▸ Brief:
Using the records below, repeat exactly the lines from the one holding "orange brick G4:H4 level 1 -> none" through the one holding "none -> lime brick J2 level 1", both ends included, and no others.

▸ Source records:
*** Block opens ***

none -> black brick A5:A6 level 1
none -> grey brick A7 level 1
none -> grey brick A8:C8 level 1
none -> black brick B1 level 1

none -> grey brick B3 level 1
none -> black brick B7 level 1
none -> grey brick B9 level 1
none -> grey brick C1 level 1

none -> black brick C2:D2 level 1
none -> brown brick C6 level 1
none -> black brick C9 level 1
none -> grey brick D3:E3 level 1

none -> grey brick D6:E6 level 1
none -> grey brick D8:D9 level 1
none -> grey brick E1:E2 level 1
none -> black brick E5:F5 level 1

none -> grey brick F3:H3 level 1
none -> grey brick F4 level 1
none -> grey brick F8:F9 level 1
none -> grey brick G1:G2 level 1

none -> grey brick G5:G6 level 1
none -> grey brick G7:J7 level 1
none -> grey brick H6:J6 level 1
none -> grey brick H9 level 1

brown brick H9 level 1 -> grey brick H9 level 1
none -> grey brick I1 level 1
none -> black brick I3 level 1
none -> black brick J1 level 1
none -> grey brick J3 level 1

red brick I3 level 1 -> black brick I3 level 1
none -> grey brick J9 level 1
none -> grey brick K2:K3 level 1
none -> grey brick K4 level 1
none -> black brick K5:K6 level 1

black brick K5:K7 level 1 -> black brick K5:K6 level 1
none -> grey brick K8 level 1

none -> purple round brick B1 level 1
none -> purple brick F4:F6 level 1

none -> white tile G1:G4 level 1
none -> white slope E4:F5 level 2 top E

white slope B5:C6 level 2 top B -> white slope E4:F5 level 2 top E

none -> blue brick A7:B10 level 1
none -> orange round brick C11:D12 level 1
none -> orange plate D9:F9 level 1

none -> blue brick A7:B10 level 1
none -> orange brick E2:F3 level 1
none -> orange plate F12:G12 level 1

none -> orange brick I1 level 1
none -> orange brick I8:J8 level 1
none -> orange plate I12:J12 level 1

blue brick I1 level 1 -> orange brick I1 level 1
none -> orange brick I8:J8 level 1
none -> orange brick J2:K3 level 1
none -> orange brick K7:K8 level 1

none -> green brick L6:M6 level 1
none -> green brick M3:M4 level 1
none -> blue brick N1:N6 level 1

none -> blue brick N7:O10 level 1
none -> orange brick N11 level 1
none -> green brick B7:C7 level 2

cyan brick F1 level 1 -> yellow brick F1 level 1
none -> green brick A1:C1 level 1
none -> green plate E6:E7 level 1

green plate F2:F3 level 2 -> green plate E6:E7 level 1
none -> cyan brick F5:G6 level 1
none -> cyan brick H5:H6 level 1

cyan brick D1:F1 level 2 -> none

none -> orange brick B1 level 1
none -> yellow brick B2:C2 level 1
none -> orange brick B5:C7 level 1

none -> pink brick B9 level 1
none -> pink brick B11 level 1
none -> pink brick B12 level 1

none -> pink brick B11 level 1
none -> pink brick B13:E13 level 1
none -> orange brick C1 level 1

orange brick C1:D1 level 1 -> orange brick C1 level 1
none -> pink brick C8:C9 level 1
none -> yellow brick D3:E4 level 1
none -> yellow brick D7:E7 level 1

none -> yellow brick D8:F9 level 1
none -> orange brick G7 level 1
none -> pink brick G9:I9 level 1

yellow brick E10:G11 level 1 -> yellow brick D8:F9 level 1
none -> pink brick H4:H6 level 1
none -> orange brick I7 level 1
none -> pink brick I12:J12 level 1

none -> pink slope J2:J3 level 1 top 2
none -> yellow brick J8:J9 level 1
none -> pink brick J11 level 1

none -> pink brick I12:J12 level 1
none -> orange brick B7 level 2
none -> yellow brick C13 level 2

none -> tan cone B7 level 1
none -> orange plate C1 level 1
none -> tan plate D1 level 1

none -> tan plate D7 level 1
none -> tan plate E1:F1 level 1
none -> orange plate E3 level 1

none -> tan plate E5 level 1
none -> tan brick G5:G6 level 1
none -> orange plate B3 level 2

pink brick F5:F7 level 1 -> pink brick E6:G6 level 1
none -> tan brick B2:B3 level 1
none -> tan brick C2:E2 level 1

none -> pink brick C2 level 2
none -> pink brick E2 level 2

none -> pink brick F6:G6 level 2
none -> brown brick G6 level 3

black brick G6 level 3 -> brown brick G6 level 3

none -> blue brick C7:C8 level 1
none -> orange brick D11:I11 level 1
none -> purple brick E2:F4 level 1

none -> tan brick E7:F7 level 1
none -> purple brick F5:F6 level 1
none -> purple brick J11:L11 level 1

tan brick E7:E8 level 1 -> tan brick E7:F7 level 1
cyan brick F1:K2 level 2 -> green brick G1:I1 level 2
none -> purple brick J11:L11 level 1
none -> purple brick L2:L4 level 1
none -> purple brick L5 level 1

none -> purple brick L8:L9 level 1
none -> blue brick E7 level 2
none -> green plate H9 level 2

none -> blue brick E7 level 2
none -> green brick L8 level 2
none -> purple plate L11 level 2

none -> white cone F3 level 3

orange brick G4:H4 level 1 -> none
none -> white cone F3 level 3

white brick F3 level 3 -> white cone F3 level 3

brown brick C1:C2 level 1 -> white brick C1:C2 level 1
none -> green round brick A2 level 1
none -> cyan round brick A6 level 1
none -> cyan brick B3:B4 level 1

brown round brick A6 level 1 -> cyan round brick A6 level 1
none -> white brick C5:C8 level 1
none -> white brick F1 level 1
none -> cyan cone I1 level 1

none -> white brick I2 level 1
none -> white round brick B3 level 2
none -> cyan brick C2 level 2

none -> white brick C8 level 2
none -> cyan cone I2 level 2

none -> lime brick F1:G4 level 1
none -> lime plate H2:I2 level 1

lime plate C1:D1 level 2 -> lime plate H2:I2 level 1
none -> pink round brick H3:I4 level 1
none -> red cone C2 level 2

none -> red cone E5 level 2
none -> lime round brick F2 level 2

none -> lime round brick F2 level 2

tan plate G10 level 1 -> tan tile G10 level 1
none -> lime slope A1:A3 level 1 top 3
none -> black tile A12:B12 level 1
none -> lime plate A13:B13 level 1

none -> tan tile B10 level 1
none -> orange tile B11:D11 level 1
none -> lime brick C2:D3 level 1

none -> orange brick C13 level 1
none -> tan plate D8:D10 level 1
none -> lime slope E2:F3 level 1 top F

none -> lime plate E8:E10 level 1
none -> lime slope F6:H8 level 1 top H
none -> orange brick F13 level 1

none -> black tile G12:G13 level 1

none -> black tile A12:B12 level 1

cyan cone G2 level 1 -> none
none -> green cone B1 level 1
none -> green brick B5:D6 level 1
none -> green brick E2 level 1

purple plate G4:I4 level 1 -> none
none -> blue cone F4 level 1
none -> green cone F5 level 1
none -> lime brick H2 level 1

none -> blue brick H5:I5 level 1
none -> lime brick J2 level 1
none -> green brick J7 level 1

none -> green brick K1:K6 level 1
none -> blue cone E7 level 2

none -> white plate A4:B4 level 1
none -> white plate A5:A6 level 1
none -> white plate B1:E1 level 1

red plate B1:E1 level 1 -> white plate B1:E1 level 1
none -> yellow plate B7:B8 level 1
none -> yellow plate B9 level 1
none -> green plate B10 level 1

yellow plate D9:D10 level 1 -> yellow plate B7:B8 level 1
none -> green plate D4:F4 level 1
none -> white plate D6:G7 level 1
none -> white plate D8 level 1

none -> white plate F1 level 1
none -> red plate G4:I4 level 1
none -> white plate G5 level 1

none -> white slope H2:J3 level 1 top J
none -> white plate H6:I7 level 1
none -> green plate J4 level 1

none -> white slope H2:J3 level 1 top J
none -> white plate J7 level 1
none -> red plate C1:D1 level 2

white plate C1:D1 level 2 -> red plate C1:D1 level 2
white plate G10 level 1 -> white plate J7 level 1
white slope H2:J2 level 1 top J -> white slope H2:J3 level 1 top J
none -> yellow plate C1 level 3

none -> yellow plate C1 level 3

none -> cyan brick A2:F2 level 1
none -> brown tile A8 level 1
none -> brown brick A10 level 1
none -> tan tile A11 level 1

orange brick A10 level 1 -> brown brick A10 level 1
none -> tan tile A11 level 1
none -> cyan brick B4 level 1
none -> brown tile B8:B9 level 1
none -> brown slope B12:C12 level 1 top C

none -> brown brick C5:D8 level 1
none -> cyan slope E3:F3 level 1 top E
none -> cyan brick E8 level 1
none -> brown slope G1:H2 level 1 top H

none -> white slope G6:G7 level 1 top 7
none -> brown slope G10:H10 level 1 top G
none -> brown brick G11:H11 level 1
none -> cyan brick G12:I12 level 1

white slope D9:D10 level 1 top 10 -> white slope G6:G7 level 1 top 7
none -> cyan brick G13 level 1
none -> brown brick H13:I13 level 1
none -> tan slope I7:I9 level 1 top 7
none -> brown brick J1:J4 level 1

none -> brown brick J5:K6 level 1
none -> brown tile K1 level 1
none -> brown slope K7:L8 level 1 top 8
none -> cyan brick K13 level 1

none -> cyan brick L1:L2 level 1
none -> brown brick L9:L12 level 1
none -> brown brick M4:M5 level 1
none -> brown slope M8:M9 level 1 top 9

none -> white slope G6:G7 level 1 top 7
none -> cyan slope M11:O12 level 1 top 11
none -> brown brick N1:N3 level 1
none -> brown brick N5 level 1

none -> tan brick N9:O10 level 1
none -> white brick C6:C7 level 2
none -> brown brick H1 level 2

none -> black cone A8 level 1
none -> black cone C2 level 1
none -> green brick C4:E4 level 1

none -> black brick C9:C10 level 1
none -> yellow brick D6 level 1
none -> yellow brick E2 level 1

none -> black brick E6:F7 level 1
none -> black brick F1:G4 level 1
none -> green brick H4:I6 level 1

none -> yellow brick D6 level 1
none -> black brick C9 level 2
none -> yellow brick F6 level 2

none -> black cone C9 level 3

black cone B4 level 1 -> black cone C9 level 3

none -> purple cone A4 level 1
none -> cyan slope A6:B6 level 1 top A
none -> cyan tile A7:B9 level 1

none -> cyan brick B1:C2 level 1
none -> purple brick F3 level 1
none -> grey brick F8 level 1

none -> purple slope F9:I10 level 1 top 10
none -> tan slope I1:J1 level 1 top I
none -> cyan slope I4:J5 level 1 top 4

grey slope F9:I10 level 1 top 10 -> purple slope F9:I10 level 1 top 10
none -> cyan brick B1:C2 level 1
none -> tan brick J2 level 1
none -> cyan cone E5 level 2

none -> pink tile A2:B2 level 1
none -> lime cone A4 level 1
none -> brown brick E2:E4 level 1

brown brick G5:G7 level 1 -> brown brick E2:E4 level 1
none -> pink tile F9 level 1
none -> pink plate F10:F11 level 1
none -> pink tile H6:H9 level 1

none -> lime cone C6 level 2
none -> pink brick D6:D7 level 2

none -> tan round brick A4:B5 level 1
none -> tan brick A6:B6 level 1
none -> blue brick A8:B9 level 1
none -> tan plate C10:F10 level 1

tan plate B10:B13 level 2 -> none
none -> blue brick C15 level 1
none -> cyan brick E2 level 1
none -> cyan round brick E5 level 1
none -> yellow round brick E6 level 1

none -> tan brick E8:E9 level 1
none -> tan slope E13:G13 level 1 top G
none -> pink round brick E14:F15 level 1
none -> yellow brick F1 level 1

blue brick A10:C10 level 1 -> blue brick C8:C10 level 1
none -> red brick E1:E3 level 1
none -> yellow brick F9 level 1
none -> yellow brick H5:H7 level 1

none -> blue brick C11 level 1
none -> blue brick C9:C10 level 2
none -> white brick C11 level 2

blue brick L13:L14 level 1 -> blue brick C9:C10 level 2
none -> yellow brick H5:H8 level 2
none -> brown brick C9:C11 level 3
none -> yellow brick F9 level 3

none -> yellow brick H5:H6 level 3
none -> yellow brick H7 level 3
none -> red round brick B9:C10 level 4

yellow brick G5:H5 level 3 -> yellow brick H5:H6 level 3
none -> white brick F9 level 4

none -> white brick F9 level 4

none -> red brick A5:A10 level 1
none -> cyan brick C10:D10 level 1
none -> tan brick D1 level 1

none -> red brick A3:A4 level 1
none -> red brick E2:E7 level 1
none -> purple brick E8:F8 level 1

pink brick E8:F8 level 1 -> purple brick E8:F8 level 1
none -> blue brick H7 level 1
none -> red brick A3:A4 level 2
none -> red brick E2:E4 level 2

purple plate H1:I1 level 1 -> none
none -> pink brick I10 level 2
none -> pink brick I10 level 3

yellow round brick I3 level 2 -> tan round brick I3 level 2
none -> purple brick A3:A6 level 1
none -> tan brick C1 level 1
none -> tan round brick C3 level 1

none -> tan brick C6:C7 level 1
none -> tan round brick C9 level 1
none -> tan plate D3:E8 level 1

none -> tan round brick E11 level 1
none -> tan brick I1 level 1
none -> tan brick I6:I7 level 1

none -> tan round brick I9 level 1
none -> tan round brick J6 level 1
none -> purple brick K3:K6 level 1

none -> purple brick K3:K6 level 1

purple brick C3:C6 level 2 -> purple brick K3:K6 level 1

*** Block closes ***

▸ Written answer:
orange brick G4:H4 level 1 -> none
none -> white cone F3 level 3

white brick F3 level 3 -> white cone F3 level 3

brown brick C1:C2 level 1 -> white brick C1:C2 level 1
none -> green round brick A2 level 1
none -> cyan round brick A6 level 1
none -> cyan brick B3:B4 level 1

brown round brick A6 level 1 -> cyan round brick A6 level 1
none -> white brick C5:C8 level 1
none -> white brick F1 level 1
none -> cyan cone I1 level 1

none -> white brick I2 level 1
none -> white round brick B3 level 2
none -> cyan brick C2 level 2

none -> white brick C8 level 2
none -> cyan cone I2 level 2

none -> lime brick F1:G4 level 1
none -> lime plate H2:I2 level 1

lime plate C1:D1 level 2 -> lime plate H2:I2 level 1
none -> pink round brick H3:I4 level 1
none -> red cone C2 level 2

none -> red cone E5 level 2
none -> lime round brick F2 level 2

none -> lime round brick F2 level 2

tan plate G10 level 1 -> tan tile G10 level 1
none -> lime slope A1:A3 level 1 top 3
none -> black tile A12:B12 level 1
none -> lime plate A13:B13 level 1

none -> tan tile B10 level 1
none -> orange tile B11:D11 level 1
none -> lime brick C2:D3 level 1

none -> orange brick C13 level 1
none -> tan plate D8:D10 level 1
none -> lime slope E2:F3 level 1 top F

none -> lime plate E8:E10 level 1
none -> lime slope F6:H8 level 1 top H
none -> orange brick F13 level 1

none -> black tile G12:G13 level 1

none -> black tile A12:B12 level 1

cyan cone G2 level 1 -> none
none -> green cone B1 level 1
none -> green brick B5:D6 level 1
none -> green brick E2 level 1

purple plate G4:I4 level 1 -> none
none -> blue cone F4 level 1
none -> green cone F5 level 1
none -> lime brick H2 level 1

none -> blue brick H5:I5 level 1
none -> lime brick J2 level 1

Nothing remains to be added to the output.